Stored dataset items:
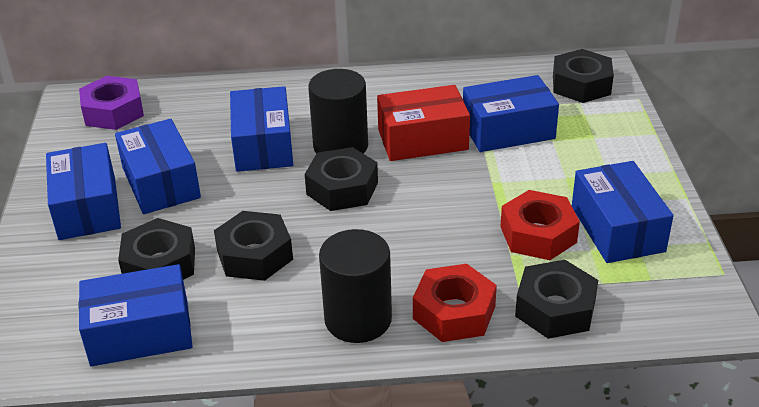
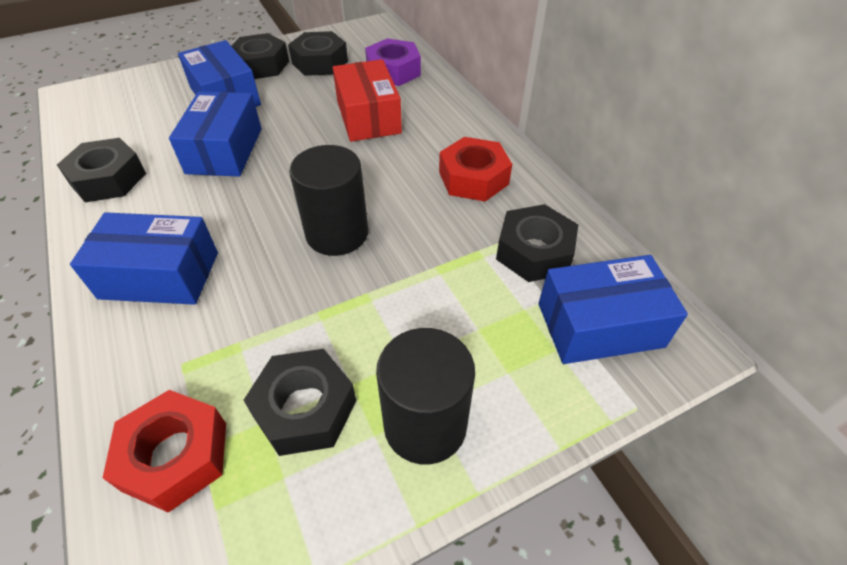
blue box: 6 -> 4

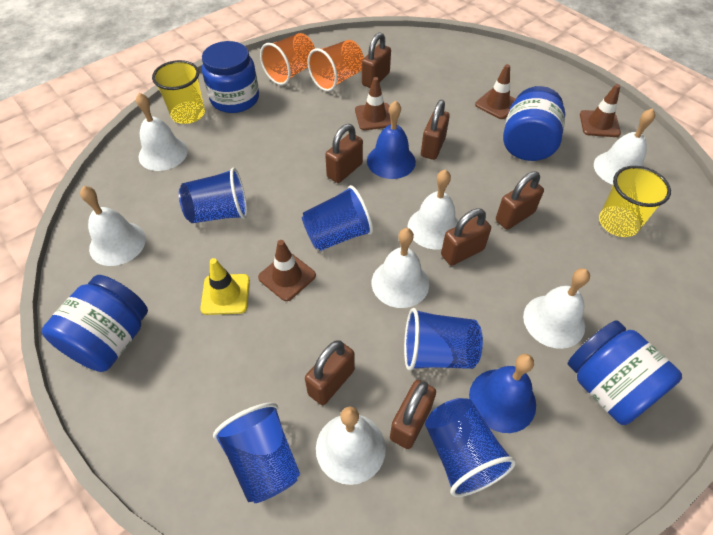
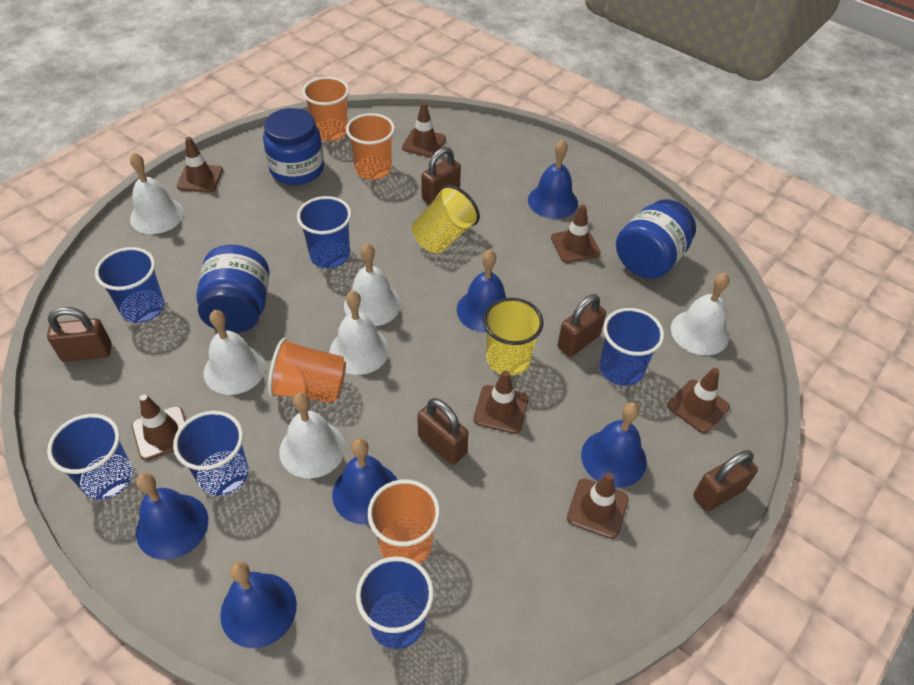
blue bell: 2 -> 6
blue cup: 5 -> 6
blue jar: 4 -> 3
brown padlock: 7 -> 5
brown traffic cone: 4 -> 7
orange cup: 2 -> 4
white bell: 7 -> 6
yellow traffic cone: 1 -> 0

WORK ORDER:
Write out the line containing "orange cup: 2 -> 4" and every line after it through the end of the entries. Keep each one exactly as it is, and add nothing.

EXERCISE SOLUTION:
orange cup: 2 -> 4
white bell: 7 -> 6
yellow traffic cone: 1 -> 0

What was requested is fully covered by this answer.